**Work to complete:** Rewrite everything from the start of the entries down to the line with "2023–24 [232, 667]", changing "Guest appearance" to "Special appearance" and leaving all else as is.

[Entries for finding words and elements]
*****
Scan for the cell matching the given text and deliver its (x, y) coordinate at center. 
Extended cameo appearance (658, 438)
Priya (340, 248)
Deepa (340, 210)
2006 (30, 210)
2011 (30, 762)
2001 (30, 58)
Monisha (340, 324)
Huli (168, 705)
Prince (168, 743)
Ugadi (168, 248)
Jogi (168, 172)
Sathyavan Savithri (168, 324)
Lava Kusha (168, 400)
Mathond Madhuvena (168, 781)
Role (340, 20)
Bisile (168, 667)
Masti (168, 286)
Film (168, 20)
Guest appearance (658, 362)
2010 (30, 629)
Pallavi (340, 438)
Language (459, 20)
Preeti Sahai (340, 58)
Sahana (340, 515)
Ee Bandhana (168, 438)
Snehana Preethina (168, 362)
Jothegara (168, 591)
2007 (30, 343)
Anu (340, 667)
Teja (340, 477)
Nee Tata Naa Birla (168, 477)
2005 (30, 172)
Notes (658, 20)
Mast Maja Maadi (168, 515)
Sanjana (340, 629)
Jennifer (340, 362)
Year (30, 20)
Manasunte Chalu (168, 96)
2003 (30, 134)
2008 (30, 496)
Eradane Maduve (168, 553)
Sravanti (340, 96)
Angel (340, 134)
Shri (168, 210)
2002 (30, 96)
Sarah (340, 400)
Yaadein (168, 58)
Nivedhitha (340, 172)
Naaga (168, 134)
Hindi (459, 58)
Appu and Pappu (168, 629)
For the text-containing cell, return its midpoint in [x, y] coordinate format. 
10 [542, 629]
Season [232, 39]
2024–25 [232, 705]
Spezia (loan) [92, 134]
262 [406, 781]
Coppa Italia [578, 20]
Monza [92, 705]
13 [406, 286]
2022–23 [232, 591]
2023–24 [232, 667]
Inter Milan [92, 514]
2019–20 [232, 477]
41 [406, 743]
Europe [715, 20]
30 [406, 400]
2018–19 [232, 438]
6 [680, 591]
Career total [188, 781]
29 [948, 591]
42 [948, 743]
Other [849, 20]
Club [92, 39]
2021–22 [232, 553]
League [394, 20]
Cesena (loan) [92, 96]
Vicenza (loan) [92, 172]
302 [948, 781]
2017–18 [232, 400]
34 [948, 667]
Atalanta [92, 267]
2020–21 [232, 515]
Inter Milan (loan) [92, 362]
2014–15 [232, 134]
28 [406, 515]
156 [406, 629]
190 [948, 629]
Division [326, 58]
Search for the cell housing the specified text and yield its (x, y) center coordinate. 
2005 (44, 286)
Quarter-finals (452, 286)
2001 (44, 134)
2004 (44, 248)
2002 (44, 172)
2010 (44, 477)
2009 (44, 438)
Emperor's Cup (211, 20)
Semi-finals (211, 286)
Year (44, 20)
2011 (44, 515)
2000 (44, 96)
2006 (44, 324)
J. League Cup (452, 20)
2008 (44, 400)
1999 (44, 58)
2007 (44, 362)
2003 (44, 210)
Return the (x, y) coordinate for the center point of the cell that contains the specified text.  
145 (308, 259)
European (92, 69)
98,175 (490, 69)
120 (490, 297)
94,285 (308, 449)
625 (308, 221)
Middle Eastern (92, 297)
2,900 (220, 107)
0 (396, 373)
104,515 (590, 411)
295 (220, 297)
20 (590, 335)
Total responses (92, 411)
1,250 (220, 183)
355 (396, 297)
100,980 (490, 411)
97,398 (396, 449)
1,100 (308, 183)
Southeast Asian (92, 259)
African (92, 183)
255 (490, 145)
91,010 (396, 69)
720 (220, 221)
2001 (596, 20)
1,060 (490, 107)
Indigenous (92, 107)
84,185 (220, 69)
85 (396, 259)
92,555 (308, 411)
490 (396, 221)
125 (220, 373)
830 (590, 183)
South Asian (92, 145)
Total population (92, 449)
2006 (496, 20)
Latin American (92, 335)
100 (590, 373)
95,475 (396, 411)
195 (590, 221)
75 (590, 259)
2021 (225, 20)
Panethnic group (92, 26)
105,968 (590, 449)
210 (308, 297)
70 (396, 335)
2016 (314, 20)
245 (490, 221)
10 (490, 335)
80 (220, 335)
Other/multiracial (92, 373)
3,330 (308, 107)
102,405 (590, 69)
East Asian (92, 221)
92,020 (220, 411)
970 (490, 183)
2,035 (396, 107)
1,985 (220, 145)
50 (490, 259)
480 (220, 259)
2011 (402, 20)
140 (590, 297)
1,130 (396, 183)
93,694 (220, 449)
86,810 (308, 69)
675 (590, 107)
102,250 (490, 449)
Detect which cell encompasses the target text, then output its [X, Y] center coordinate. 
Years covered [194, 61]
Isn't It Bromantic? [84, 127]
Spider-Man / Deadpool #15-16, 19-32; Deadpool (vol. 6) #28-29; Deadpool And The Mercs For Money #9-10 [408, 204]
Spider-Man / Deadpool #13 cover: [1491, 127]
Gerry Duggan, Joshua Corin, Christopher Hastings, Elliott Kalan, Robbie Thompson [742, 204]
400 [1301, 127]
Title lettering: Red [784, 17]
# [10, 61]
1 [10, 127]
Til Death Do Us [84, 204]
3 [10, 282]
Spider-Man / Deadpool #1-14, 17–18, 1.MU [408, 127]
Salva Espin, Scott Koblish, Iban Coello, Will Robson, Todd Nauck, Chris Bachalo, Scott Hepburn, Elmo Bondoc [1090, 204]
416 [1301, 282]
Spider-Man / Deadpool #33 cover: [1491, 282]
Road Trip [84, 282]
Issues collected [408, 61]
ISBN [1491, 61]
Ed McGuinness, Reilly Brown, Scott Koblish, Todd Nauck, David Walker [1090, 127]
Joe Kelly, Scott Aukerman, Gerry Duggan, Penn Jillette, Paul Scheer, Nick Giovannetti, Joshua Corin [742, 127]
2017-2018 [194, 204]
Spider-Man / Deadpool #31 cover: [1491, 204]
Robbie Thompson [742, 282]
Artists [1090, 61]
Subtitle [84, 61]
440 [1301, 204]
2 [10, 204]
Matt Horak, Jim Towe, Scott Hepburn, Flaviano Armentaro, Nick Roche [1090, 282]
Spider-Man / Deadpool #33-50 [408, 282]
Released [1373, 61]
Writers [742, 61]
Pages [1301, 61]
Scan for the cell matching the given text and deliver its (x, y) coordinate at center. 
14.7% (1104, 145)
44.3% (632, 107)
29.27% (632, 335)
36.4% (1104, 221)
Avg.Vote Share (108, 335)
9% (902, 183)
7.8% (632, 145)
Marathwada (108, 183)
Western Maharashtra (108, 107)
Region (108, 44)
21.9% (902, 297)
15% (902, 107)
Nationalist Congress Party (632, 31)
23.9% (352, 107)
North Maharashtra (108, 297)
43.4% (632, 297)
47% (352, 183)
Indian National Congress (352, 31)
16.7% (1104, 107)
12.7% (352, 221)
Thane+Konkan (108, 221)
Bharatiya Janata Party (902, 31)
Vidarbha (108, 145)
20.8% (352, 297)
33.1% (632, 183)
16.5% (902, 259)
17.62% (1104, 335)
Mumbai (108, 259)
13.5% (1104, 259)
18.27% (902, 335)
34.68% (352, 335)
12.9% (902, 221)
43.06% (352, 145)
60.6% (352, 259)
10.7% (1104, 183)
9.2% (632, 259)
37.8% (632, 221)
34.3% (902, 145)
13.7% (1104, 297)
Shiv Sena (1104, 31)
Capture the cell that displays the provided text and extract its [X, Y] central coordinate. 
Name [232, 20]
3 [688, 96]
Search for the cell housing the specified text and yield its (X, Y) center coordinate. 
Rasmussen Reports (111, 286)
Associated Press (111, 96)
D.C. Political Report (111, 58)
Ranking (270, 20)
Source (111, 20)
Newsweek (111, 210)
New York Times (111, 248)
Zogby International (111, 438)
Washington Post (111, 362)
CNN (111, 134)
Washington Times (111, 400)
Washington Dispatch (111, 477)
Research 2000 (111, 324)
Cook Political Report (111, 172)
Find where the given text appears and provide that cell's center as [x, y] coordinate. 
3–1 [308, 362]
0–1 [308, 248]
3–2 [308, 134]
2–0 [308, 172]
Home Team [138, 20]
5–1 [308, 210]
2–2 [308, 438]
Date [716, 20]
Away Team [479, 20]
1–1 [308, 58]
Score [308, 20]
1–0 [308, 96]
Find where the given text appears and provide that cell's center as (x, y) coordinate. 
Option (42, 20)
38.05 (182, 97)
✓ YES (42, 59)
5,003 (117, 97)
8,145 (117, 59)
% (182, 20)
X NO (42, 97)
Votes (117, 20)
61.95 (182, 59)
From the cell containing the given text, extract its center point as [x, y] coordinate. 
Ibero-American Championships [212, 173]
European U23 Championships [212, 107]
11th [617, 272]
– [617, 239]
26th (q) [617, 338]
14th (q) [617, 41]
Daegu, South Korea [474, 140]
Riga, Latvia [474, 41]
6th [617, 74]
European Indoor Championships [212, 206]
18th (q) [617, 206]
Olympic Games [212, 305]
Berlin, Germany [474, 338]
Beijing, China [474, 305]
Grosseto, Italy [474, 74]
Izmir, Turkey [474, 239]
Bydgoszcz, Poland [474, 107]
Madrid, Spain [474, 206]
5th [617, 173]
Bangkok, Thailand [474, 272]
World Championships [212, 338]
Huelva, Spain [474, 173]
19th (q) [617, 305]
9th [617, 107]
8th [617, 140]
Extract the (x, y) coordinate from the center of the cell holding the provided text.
*****
**Full solution:**
Scan for the cell matching the given text and deliver its (x, y) coordinate at center. 
Extended cameo appearance (658, 438)
Priya (340, 248)
Deepa (340, 210)
2006 (30, 210)
2011 (30, 762)
2001 (30, 58)
Monisha (340, 324)
Huli (168, 705)
Prince (168, 743)
Ugadi (168, 248)
Jogi (168, 172)
Sathyavan Savithri (168, 324)
Lava Kusha (168, 400)
Mathond Madhuvena (168, 781)
Role (340, 20)
Bisile (168, 667)
Masti (168, 286)
Film (168, 20)
Special appearance (658, 362)
2010 (30, 629)
Pallavi (340, 438)
Language (459, 20)
Preeti Sahai (340, 58)
Sahana (340, 515)
Ee Bandhana (168, 438)
Snehana Preethina (168, 362)
Jothegara (168, 591)
2007 (30, 343)
Anu (340, 667)
Teja (340, 477)
Nee Tata Naa Birla (168, 477)
2005 (30, 172)
Notes (658, 20)
Mast Maja Maadi (168, 515)
Sanjana (340, 629)
Jennifer (340, 362)
Year (30, 20)
Manasunte Chalu (168, 96)
2003 (30, 134)
2008 (30, 496)
Eradane Maduve (168, 553)
Sravanti (340, 96)
Angel (340, 134)
Shri (168, 210)
2002 (30, 96)
Sarah (340, 400)
Yaadein (168, 58)
Nivedhitha (340, 172)
Naaga (168, 134)
Hindi (459, 58)
Appu and Pappu (168, 629)
For the text-containing cell, return its midpoint in [x, y] coordinate format. 
10 [542, 629]
Season [232, 39]
2024–25 [232, 705]
Spezia (loan) [92, 134]
262 [406, 781]
Coppa Italia [578, 20]
Monza [92, 705]
13 [406, 286]
2022–23 [232, 591]
2023–24 [232, 667]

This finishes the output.